**Provided entries**.
[Start of Attachment]

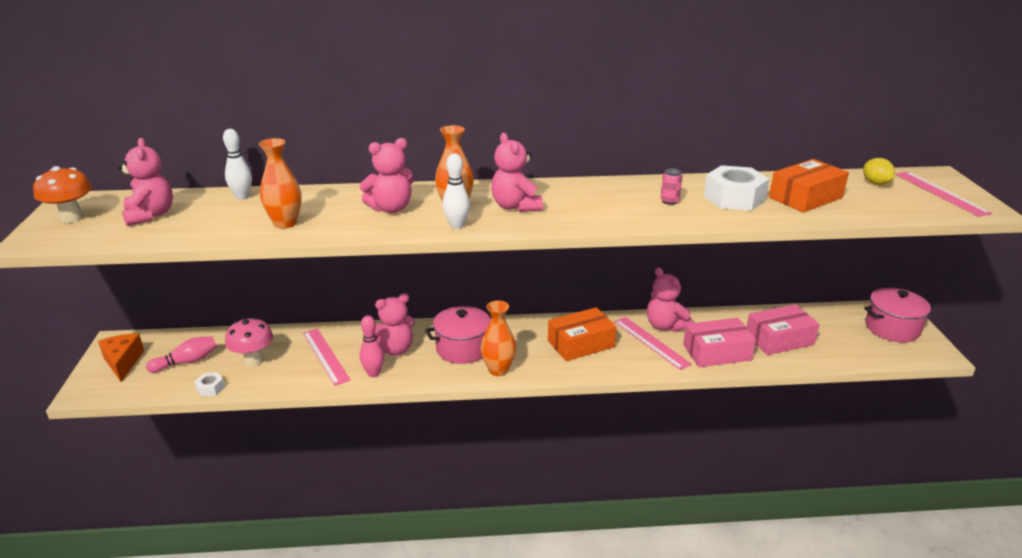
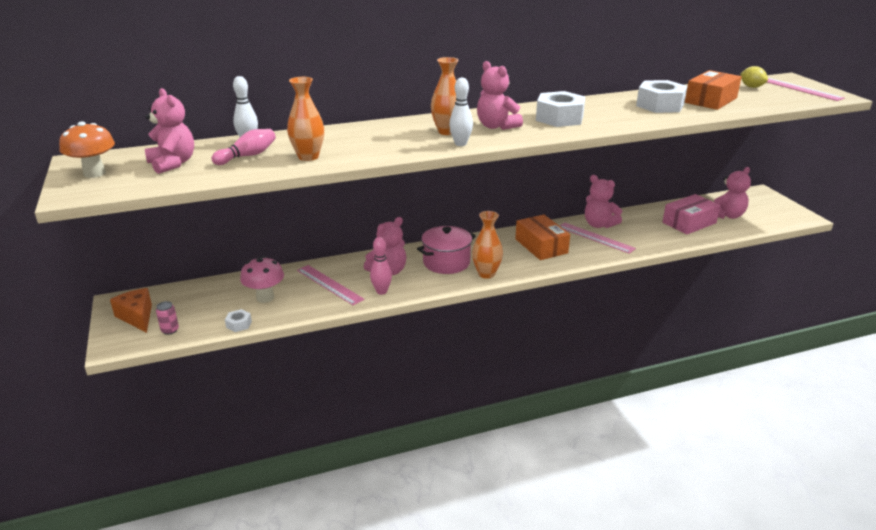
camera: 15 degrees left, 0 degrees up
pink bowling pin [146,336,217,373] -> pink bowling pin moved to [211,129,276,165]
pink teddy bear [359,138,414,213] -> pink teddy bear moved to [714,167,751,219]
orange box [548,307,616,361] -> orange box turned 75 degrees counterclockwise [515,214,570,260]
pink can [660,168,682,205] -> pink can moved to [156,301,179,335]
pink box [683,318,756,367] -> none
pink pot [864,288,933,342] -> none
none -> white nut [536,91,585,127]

[End of Attachment]
[Start of Attachment]

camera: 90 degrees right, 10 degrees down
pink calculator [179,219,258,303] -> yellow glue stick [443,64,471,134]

[End of Attachment]

Return a word-for-word copy of the lines above from the one holding "pink can [660,168,682,205]" through the one holding "none -> white nut [536,91,585,127]", with both of them included and nothing besides.

pink can [660,168,682,205] -> pink can moved to [156,301,179,335]
pink box [683,318,756,367] -> none
pink pot [864,288,933,342] -> none
none -> white nut [536,91,585,127]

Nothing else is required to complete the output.